• GIVEN MATERIAL:
____
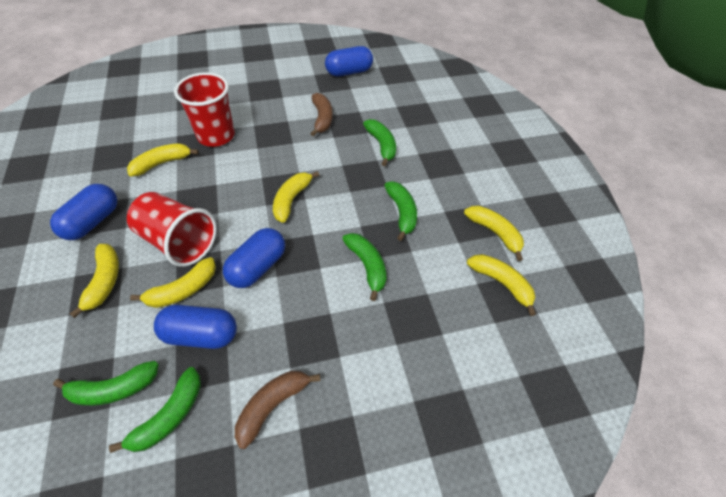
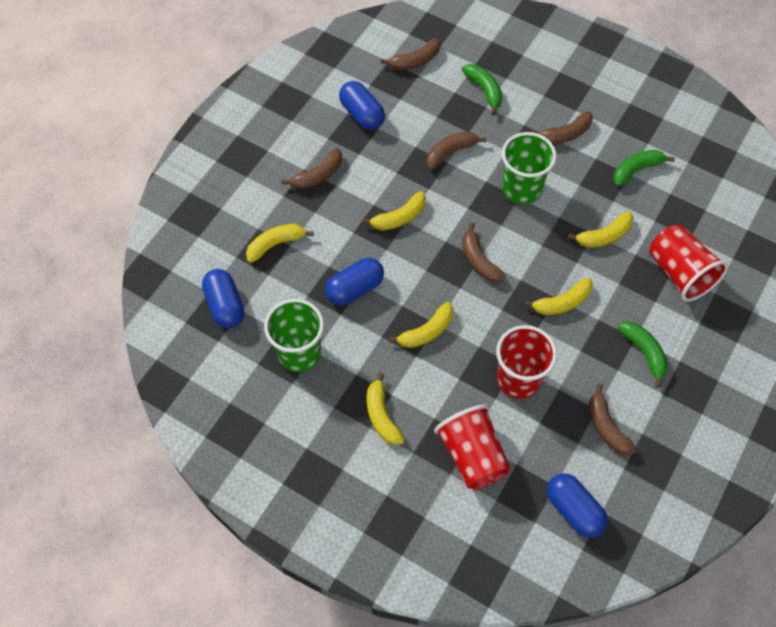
brown banana: 2 -> 6
green banana: 5 -> 3
green cup: 0 -> 2
red cup: 2 -> 3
____
• TASK DESCRIPTION: Without changing a single word, set down all of the material again and leave out its pictures.

• WRITTEN RESPONSE:
brown banana: 2 -> 6
green banana: 5 -> 3
green cup: 0 -> 2
red cup: 2 -> 3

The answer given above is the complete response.